*** Opening of TASK INPUTS ***

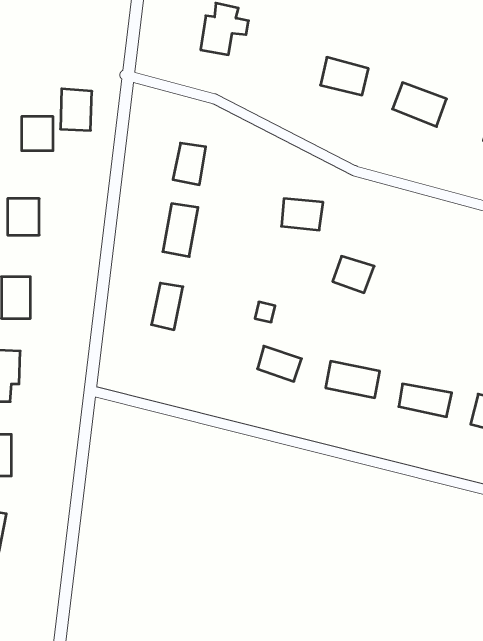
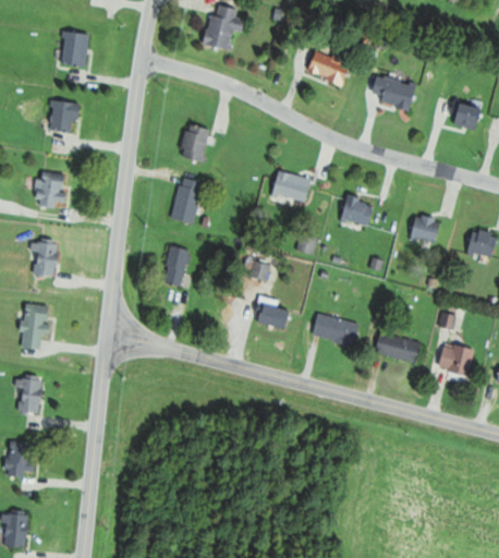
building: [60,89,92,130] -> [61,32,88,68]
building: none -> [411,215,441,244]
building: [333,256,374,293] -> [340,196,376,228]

*** Close of TASK INPUTS ***
*** Opening of TASK INPUTS ***

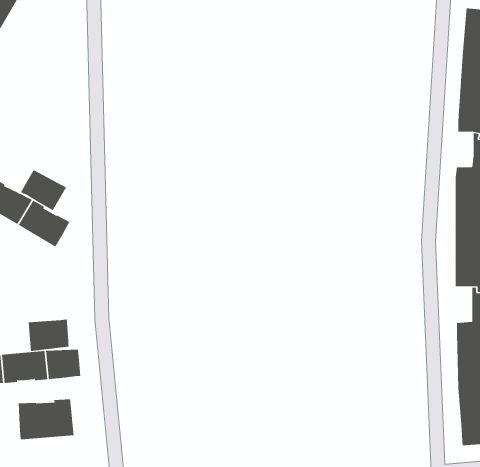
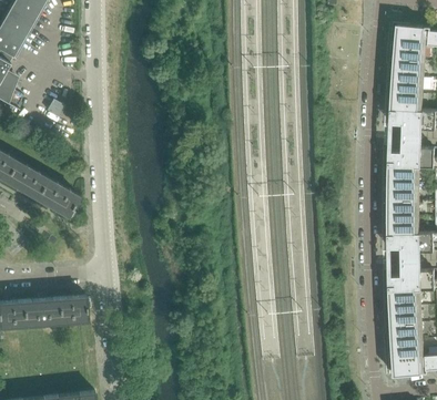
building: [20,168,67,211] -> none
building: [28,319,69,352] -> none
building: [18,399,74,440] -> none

*** Close of TASK INPUTS ***
*** Opening of TASK INPUTS ***

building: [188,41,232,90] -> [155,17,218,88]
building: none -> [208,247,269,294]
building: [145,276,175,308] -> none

*** Close of TASK INPUTS ***

**TASK DESCRIPTION**
Look above for the line holding "building: [28,319,69,352] -> none" and the line holding "building: [18,399,74,440] -> none", then output exactly those two lines and every line between them, nothing more.

**ANSWER BOX**
building: [28,319,69,352] -> none
building: [18,399,74,440] -> none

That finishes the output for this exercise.